=== Request ===
Among the entries below, find the line with "plant: (581, 391) -> (515, 169), moved", then quote it and each following line up to and including the line with "window: (69, 229) -> (28, 84), moved", and nothing else.

Supplied material START

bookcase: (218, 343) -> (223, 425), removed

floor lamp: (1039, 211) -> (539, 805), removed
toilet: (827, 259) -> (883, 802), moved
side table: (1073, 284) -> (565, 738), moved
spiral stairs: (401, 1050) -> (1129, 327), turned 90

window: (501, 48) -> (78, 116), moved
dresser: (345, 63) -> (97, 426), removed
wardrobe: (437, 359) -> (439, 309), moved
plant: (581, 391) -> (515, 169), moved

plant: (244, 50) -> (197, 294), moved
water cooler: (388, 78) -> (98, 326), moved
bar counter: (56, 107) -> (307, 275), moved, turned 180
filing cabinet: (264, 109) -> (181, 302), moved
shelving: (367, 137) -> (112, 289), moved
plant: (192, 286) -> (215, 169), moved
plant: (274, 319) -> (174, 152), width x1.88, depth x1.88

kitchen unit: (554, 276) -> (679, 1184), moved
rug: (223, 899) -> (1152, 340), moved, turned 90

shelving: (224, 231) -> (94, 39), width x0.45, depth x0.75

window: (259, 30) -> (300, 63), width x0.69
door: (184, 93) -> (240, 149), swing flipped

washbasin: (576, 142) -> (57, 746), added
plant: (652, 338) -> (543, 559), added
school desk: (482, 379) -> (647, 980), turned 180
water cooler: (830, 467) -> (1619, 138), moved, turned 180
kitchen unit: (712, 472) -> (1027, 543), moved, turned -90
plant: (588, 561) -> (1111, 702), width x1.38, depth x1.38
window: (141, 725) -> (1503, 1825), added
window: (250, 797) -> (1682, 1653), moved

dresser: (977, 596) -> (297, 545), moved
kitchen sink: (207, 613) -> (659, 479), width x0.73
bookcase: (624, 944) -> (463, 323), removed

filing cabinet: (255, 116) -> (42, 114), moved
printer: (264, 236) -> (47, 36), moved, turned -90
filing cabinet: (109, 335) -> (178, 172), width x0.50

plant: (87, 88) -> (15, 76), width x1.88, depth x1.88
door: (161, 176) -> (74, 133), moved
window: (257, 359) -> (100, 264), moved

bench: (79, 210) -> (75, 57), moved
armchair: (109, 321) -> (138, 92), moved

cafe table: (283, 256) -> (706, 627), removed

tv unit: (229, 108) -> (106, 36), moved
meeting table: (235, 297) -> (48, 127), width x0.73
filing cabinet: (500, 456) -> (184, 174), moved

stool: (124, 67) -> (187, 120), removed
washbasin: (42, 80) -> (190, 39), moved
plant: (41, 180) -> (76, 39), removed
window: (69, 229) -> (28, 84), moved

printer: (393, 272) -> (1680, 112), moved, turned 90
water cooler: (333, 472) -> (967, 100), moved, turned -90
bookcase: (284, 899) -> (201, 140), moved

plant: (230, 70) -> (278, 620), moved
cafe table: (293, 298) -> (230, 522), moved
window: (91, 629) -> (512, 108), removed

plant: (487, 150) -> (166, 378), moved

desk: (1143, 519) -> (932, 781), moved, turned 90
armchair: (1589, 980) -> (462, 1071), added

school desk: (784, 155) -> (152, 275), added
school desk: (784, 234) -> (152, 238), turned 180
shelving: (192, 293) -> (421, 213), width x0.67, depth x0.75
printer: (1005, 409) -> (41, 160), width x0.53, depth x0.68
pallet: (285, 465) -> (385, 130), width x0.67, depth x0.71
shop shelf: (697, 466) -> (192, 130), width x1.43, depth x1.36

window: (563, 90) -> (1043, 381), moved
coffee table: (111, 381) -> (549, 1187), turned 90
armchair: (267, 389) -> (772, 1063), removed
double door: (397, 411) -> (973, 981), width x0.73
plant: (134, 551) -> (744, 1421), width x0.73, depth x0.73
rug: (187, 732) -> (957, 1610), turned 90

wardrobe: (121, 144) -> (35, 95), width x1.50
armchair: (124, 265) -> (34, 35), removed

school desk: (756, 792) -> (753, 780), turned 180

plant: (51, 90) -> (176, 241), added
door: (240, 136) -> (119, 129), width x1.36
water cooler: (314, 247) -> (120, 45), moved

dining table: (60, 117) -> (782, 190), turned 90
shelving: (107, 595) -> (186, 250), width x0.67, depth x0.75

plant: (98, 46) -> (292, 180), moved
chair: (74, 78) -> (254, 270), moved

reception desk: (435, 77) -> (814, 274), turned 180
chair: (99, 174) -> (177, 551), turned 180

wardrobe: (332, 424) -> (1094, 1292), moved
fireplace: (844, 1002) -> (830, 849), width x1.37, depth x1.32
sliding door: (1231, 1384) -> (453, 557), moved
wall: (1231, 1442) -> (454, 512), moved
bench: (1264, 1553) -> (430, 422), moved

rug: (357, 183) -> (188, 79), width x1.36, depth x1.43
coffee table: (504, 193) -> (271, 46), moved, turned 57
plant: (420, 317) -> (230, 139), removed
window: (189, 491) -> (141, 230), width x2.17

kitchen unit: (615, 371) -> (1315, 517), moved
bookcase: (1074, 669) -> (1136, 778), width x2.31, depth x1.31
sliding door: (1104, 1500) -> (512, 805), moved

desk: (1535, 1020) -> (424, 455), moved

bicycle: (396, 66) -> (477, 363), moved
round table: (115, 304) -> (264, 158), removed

Supplied material END

=== Task result ===
plant: (581, 391) -> (515, 169), moved

plant: (244, 50) -> (197, 294), moved
water cooler: (388, 78) -> (98, 326), moved
bar counter: (56, 107) -> (307, 275), moved, turned 180
filing cabinet: (264, 109) -> (181, 302), moved
shelving: (367, 137) -> (112, 289), moved
plant: (192, 286) -> (215, 169), moved
plant: (274, 319) -> (174, 152), width x1.88, depth x1.88

kitchen unit: (554, 276) -> (679, 1184), moved
rug: (223, 899) -> (1152, 340), moved, turned 90

shelving: (224, 231) -> (94, 39), width x0.45, depth x0.75

window: (259, 30) -> (300, 63), width x0.69
door: (184, 93) -> (240, 149), swing flipped

washbasin: (576, 142) -> (57, 746), added
plant: (652, 338) -> (543, 559), added
school desk: (482, 379) -> (647, 980), turned 180
water cooler: (830, 467) -> (1619, 138), moved, turned 180
kitchen unit: (712, 472) -> (1027, 543), moved, turned -90
plant: (588, 561) -> (1111, 702), width x1.38, depth x1.38
window: (141, 725) -> (1503, 1825), added
window: (250, 797) -> (1682, 1653), moved

dresser: (977, 596) -> (297, 545), moved
kitchen sink: (207, 613) -> (659, 479), width x0.73
bookcase: (624, 944) -> (463, 323), removed

filing cabinet: (255, 116) -> (42, 114), moved
printer: (264, 236) -> (47, 36), moved, turned -90
filing cabinet: (109, 335) -> (178, 172), width x0.50

plant: (87, 88) -> (15, 76), width x1.88, depth x1.88
door: (161, 176) -> (74, 133), moved
window: (257, 359) -> (100, 264), moved

bench: (79, 210) -> (75, 57), moved
armchair: (109, 321) -> (138, 92), moved

cafe table: (283, 256) -> (706, 627), removed

tv unit: (229, 108) -> (106, 36), moved
meeting table: (235, 297) -> (48, 127), width x0.73
filing cabinet: (500, 456) -> (184, 174), moved

stool: (124, 67) -> (187, 120), removed
washbasin: (42, 80) -> (190, 39), moved
plant: (41, 180) -> (76, 39), removed
window: (69, 229) -> (28, 84), moved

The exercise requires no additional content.